__What you are asked to do__:
Images in the records should be skipped while the rest is transcribed verbatim.

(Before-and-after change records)
▶
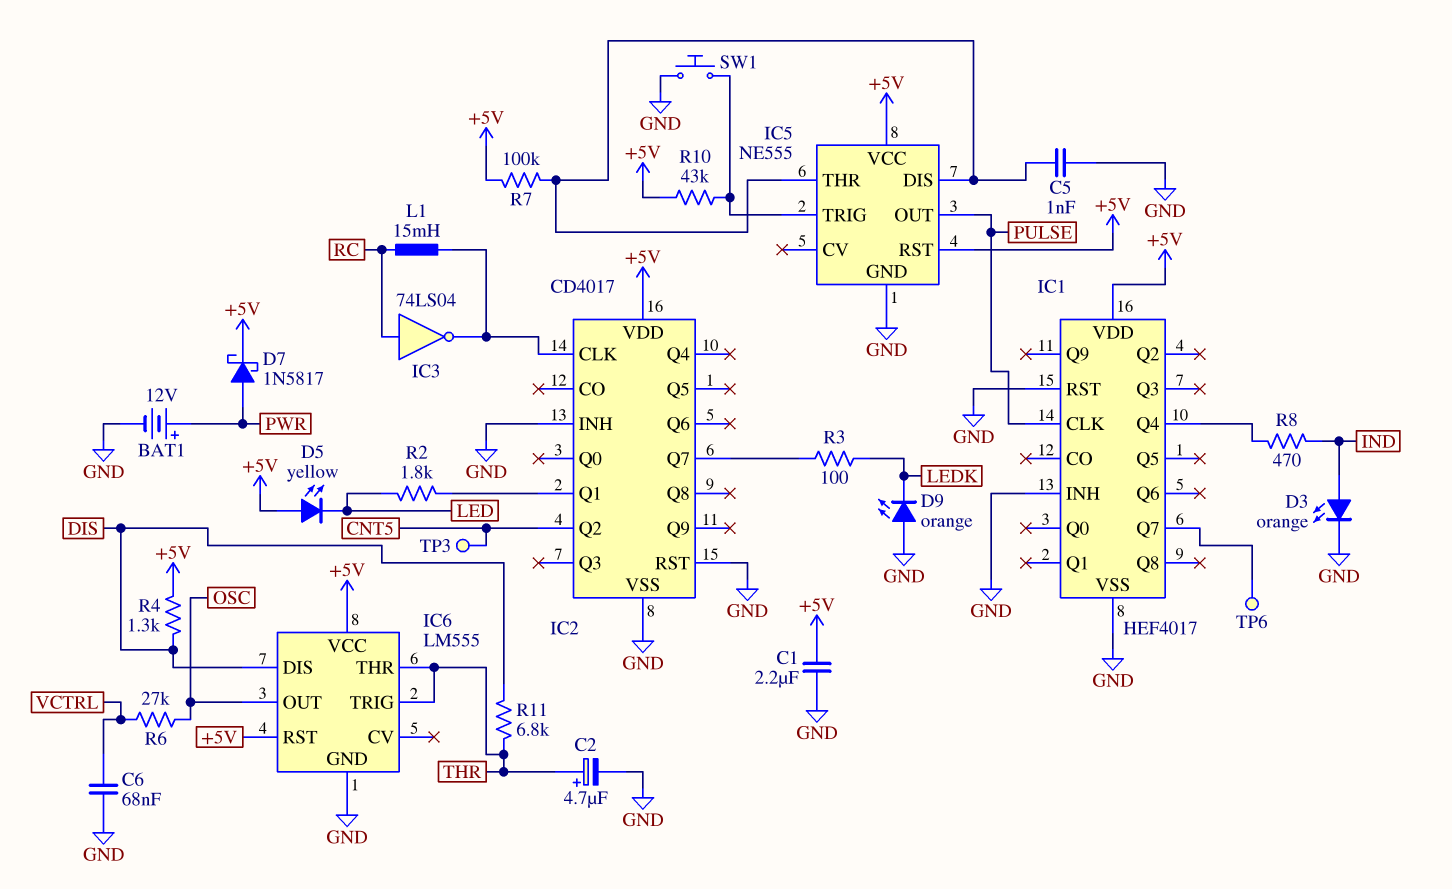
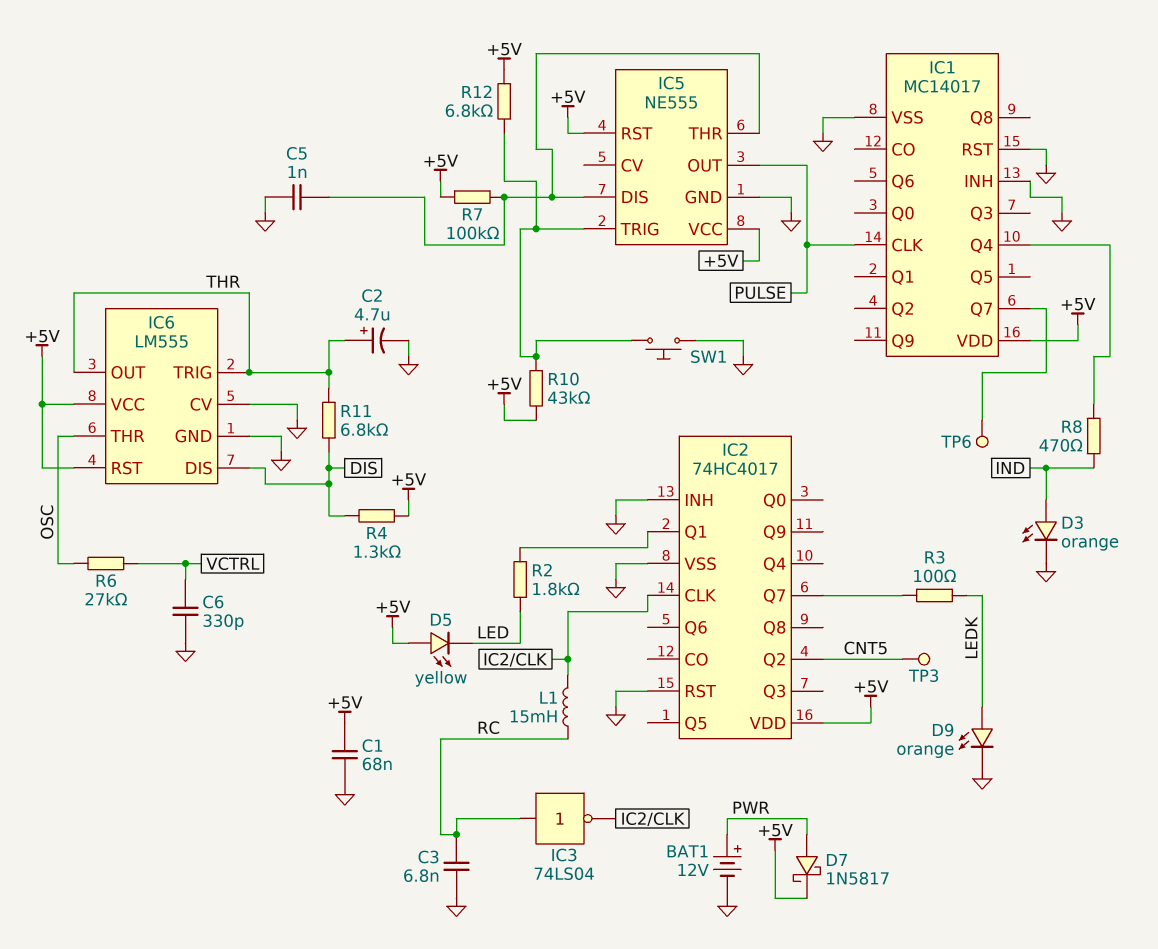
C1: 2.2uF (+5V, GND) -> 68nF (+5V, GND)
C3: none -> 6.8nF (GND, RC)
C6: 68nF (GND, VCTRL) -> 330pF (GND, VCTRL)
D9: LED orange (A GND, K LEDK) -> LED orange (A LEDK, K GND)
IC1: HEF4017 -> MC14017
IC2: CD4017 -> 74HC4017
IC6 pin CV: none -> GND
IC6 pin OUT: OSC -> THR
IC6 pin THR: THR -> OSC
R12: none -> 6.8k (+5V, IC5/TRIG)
◀
__Solution below__:
C1: 2.2uF (+5V, GND) -> 68nF (+5V, GND)
C3: none -> 6.8nF (GND, RC)
C6: 68nF (GND, VCTRL) -> 330pF (GND, VCTRL)
D9: LED orange (A GND, K LEDK) -> LED orange (A LEDK, K GND)
IC1: HEF4017 -> MC14017
IC2: CD4017 -> 74HC4017
IC6 pin CV: none -> GND
IC6 pin OUT: OSC -> THR
IC6 pin THR: THR -> OSC
R12: none -> 6.8k (+5V, IC5/TRIG)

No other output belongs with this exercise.